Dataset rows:
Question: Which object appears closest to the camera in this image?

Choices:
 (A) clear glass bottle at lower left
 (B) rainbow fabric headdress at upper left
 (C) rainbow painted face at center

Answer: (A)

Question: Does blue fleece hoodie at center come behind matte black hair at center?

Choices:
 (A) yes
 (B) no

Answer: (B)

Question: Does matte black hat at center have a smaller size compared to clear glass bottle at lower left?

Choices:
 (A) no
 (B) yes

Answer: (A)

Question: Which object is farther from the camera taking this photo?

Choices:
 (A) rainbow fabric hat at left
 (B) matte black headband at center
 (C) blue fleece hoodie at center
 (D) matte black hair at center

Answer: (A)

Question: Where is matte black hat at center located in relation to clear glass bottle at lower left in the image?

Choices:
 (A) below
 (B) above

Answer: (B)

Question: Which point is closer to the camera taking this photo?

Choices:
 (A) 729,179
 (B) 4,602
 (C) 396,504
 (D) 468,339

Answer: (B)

---

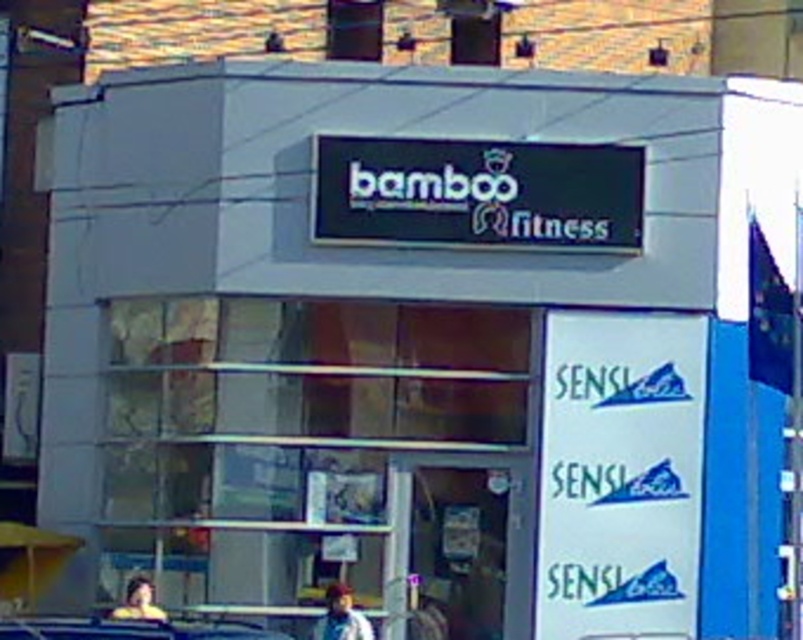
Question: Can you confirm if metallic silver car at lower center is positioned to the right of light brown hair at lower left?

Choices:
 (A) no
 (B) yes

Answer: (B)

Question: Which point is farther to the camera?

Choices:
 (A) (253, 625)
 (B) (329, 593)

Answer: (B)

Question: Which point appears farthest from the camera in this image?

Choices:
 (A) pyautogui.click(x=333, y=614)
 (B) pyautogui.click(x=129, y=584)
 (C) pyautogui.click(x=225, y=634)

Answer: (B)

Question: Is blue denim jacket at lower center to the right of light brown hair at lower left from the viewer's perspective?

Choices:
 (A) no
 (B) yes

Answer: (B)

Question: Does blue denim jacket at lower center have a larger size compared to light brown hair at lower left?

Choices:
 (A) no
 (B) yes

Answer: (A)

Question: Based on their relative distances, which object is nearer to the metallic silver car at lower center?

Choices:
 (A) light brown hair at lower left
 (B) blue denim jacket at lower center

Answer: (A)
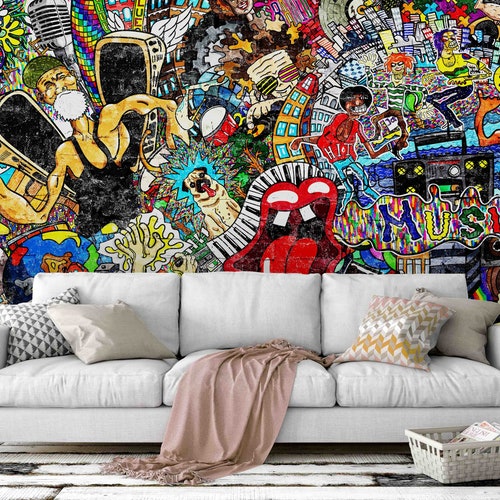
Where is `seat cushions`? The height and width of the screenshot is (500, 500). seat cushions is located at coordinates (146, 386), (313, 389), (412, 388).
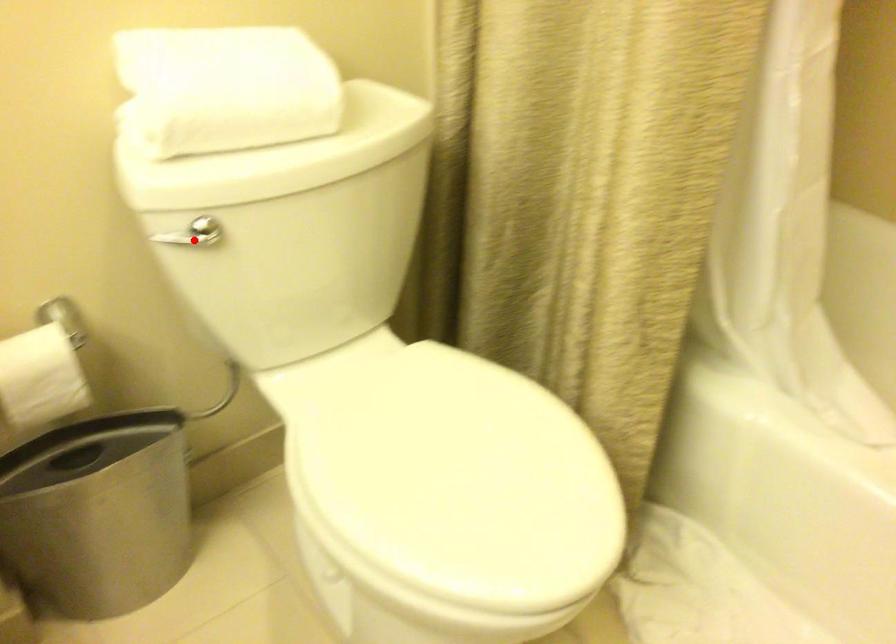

==

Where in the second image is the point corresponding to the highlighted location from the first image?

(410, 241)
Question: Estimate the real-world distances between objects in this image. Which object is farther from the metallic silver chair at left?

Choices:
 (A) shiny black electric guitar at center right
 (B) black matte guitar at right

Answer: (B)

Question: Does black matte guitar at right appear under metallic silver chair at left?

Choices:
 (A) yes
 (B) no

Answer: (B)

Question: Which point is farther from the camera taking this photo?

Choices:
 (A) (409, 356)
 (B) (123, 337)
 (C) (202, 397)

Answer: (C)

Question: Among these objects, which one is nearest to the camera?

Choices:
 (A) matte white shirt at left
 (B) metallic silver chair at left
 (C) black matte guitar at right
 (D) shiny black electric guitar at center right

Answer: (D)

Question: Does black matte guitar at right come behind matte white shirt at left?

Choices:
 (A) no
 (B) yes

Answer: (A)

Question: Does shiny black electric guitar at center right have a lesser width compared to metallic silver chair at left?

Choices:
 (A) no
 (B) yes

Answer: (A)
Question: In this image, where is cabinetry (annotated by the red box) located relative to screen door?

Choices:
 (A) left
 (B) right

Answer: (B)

▶ _Requirement_:
Can you locate every line above containing the word "fleece" and copy each of those lines in full?

▶ _Task output_:
Question: Does blue fleece hoodie at center come behind matte black hair at center?
 (C) blue fleece hoodie at center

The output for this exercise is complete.